Items listed in a dataset:
↓↓↓
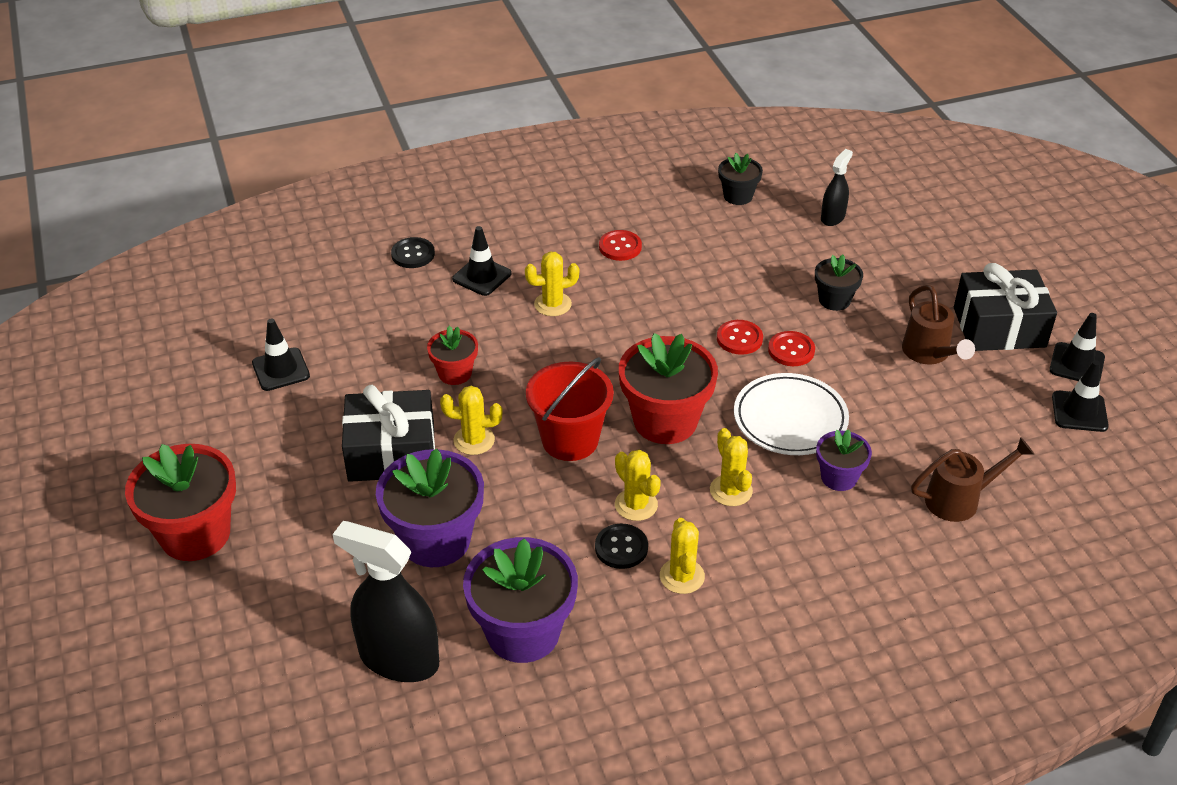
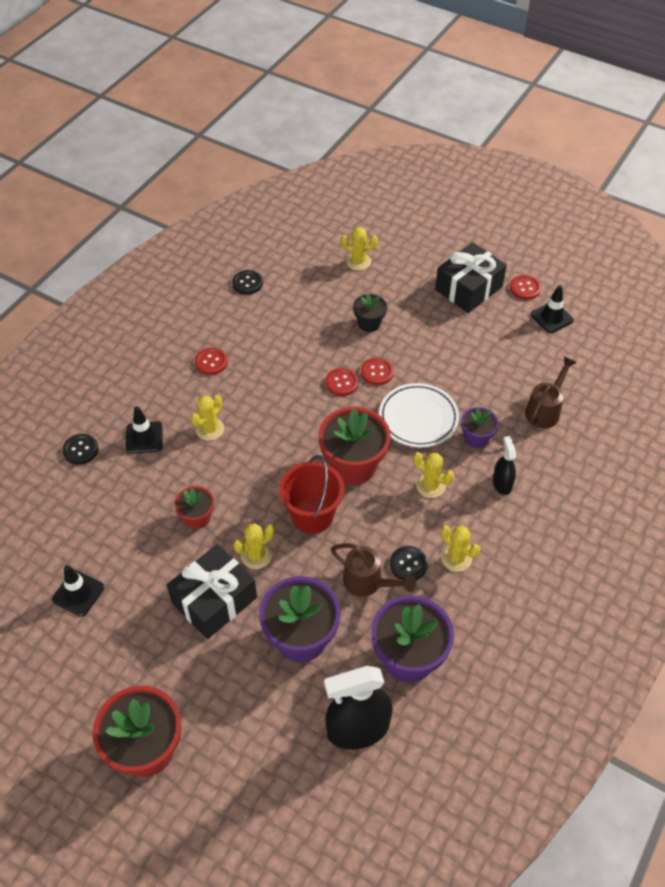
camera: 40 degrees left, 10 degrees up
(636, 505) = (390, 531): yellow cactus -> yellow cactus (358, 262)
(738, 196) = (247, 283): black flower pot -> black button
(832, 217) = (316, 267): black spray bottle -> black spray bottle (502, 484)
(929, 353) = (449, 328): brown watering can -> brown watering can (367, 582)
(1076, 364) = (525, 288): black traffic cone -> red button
↑↑↑
_WHAT TO DO_:
In your copy, repeat the records above exactly and include no images.

_WRITTEN RESPONSE_:
camera: 40 degrees left, 10 degrees up
(636, 505) = (390, 531): yellow cactus -> yellow cactus (358, 262)
(738, 196) = (247, 283): black flower pot -> black button
(832, 217) = (316, 267): black spray bottle -> black spray bottle (502, 484)
(929, 353) = (449, 328): brown watering can -> brown watering can (367, 582)
(1076, 364) = (525, 288): black traffic cone -> red button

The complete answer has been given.